### ASSIGNMENT
Look over the entries that follow and work out how many lines contain "diode". State the number only.

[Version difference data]
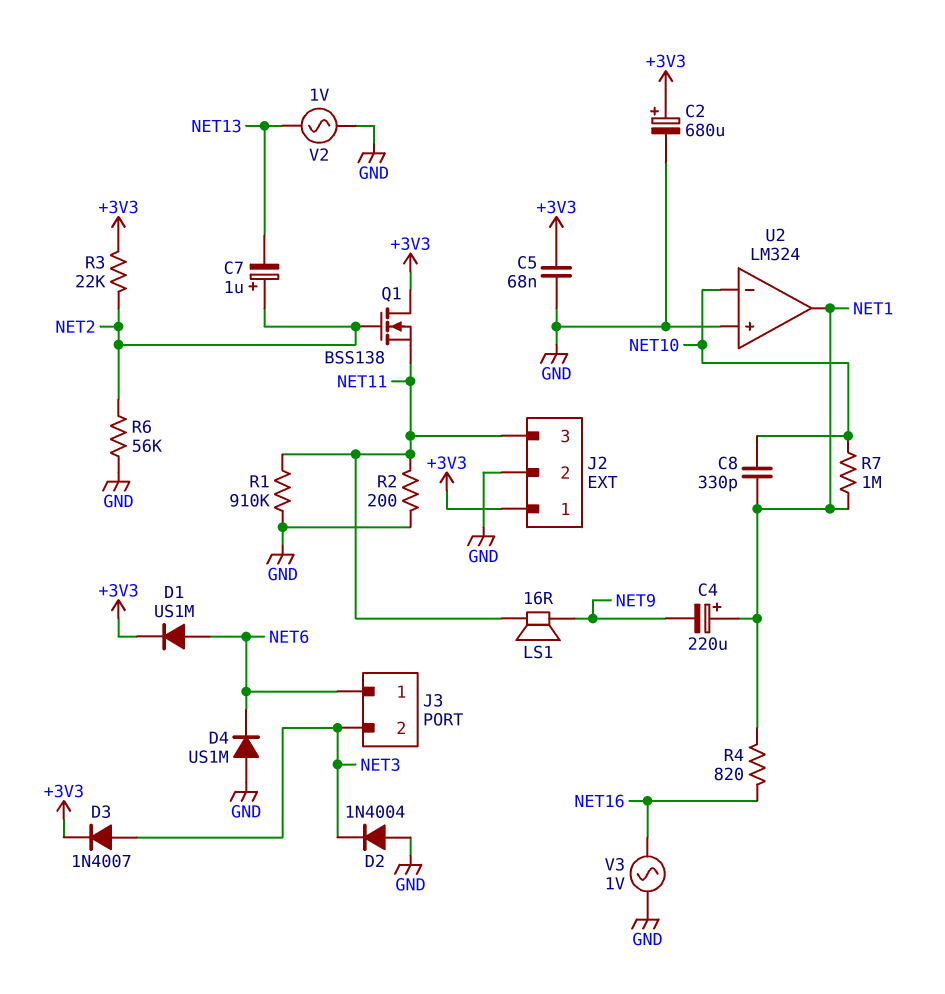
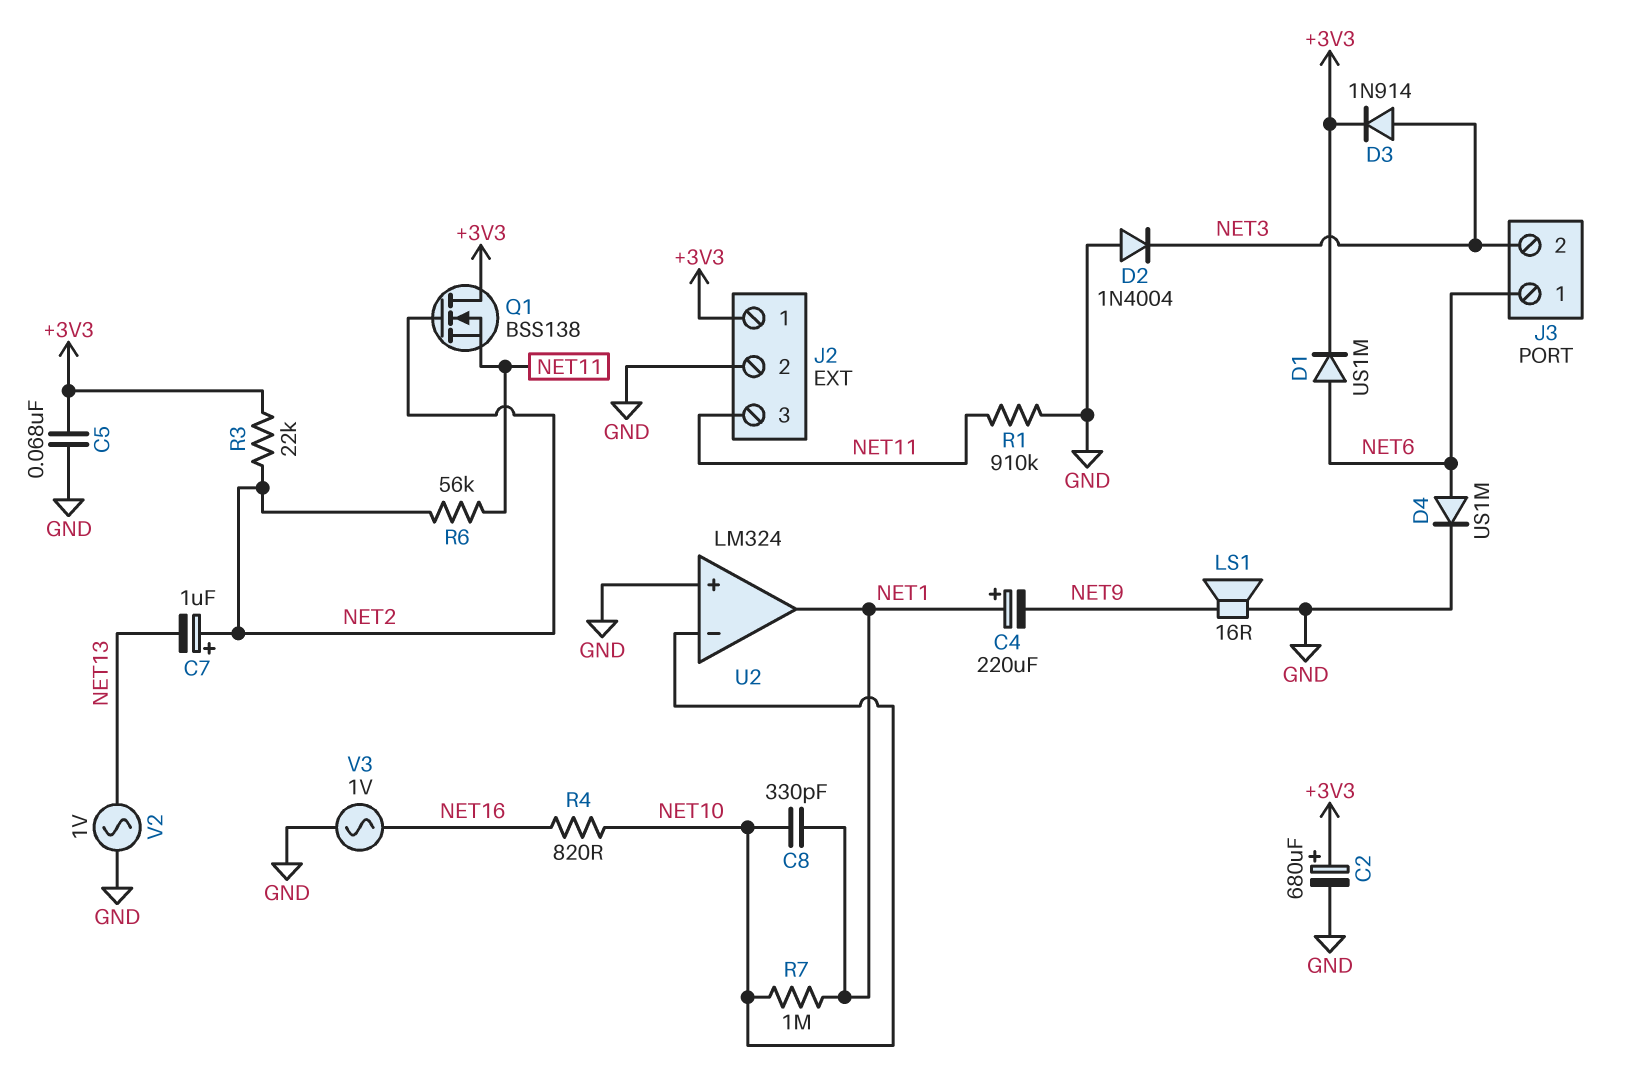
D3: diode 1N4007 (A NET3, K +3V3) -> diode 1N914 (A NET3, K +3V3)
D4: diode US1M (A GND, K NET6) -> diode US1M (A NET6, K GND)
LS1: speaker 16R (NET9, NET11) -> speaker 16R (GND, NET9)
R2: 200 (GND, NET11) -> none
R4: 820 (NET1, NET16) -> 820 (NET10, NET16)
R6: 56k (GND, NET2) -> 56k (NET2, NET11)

### RESULT OF THE EXERCISE
2